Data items

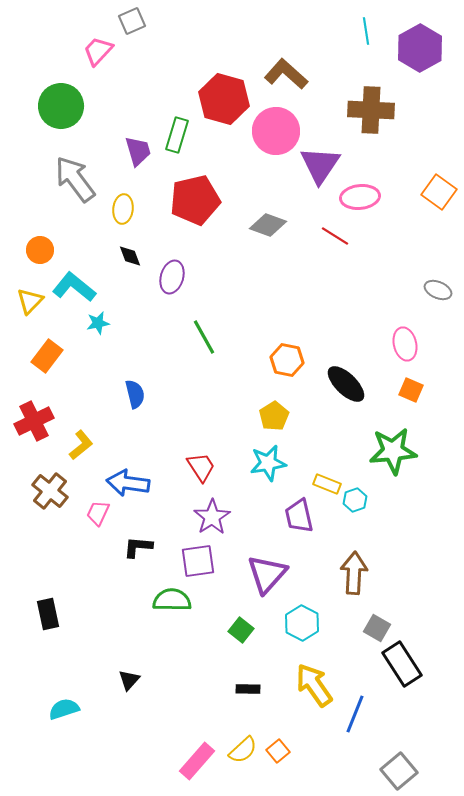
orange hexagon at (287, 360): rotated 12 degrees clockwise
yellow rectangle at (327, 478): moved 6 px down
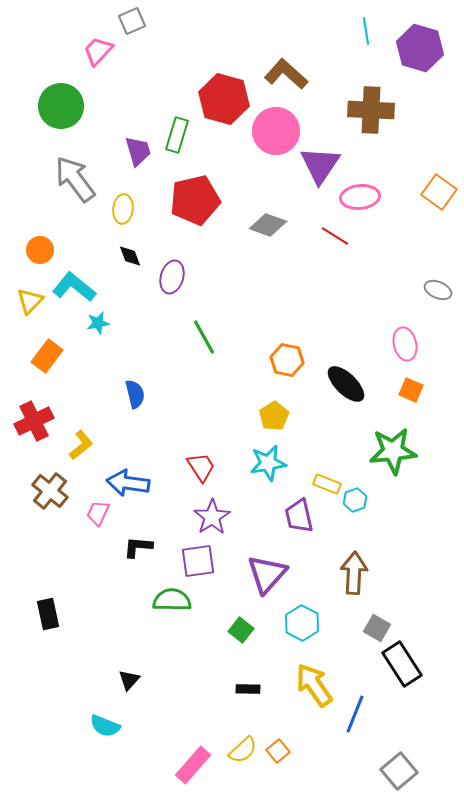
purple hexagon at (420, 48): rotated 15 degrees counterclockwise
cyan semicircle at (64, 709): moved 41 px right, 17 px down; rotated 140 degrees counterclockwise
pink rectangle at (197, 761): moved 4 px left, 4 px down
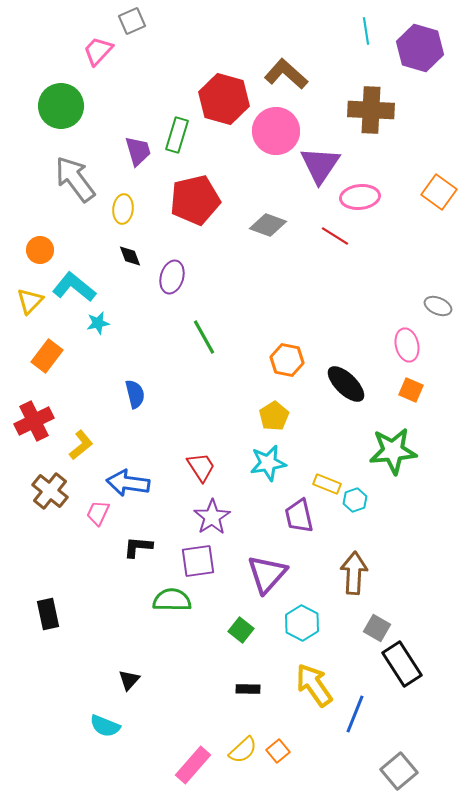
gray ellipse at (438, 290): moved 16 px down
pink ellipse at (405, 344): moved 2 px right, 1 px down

**Exercise description**
Copy each line of the data above that contains the word "down", matching case exactly.

**Solution for this problem**
yellow rectangle at (327, 478): moved 6 px down
cyan semicircle at (64, 709): moved 41 px right, 17 px down; rotated 140 degrees counterclockwise
pink rectangle at (197, 761): moved 4 px left, 4 px down
gray ellipse at (438, 290): moved 16 px down
pink ellipse at (405, 344): moved 2 px right, 1 px down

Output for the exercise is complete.